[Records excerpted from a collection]
'''
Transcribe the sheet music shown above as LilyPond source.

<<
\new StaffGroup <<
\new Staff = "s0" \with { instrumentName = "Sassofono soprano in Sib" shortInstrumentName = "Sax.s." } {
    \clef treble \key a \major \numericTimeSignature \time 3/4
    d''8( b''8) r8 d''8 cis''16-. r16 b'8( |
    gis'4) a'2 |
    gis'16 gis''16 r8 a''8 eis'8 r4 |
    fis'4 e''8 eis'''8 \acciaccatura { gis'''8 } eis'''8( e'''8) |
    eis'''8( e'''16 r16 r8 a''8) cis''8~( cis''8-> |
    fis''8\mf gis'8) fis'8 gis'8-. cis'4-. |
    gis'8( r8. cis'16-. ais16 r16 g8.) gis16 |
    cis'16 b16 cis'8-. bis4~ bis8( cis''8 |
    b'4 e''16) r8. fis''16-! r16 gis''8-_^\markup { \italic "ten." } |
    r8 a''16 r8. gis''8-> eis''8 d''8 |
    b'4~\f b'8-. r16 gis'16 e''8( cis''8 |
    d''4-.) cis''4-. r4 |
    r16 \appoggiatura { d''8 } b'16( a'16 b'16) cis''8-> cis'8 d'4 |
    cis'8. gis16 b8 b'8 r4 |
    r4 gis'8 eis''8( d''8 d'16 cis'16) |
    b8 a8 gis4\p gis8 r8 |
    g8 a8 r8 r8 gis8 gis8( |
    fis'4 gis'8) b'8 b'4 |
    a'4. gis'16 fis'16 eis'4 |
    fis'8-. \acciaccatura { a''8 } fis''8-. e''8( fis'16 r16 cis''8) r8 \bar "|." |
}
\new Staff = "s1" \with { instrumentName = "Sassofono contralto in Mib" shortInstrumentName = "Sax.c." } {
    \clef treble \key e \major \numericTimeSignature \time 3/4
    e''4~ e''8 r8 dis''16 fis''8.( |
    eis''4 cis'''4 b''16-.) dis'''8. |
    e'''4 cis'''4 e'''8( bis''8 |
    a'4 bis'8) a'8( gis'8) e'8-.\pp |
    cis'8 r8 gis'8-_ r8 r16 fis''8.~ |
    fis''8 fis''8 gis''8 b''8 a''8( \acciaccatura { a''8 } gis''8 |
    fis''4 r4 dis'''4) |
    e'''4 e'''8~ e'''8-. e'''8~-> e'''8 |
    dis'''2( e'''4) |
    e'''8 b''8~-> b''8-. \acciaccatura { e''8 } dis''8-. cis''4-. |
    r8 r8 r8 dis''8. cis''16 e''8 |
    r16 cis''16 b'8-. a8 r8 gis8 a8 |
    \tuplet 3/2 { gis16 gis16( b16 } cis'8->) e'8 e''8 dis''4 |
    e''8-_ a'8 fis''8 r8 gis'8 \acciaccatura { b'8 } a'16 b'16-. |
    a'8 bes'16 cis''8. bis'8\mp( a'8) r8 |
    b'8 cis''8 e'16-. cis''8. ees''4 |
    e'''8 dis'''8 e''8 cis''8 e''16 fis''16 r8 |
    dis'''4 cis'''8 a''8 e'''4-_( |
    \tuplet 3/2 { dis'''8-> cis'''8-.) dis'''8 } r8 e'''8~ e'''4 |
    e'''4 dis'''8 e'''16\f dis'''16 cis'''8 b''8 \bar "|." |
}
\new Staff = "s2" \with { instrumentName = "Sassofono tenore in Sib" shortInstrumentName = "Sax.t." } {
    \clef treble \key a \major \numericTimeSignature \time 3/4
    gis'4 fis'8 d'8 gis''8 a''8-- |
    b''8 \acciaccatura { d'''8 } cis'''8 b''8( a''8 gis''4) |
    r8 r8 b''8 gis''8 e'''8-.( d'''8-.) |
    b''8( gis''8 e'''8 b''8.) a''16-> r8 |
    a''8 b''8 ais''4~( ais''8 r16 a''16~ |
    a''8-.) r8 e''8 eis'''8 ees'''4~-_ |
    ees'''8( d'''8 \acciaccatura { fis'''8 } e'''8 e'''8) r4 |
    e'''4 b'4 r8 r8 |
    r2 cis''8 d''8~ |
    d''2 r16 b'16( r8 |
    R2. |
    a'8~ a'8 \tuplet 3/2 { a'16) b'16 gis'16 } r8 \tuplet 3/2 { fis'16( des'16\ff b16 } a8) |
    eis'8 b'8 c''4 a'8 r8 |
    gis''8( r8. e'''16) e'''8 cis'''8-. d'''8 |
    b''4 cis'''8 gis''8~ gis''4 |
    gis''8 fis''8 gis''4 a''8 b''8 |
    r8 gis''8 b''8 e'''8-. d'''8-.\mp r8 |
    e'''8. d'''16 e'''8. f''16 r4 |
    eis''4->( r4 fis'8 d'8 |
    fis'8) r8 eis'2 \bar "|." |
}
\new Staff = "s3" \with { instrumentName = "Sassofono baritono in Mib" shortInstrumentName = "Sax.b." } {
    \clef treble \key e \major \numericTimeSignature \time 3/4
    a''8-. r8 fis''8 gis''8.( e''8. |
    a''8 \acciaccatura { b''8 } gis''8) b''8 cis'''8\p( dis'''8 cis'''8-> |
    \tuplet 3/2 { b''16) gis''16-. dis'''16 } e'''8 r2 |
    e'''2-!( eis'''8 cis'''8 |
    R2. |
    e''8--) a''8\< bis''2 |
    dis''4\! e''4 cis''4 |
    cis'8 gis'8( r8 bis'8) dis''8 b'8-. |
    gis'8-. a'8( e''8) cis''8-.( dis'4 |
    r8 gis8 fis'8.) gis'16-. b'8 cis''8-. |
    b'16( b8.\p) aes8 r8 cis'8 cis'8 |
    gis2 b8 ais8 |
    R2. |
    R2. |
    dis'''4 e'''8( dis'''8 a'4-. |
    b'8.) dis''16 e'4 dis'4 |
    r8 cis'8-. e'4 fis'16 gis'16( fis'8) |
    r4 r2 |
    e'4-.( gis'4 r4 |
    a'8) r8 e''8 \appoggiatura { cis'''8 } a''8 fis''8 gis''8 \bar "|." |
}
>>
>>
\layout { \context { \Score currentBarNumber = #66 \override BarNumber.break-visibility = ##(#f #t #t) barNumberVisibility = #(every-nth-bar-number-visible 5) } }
'''
WRITTEN PROBLEM – Report every line in the records above that contains the string "appoggiatura", copying each one in full.

COMPLETED TASK –
    r16 \appoggiatura { d''8 } b'16( a'16 b'16) cis''8-> cis'8 d'4 |
    a'8) r8 e''8 \appoggiatura { cis'''8 } a''8 fis''8 gis''8 \bar "|." |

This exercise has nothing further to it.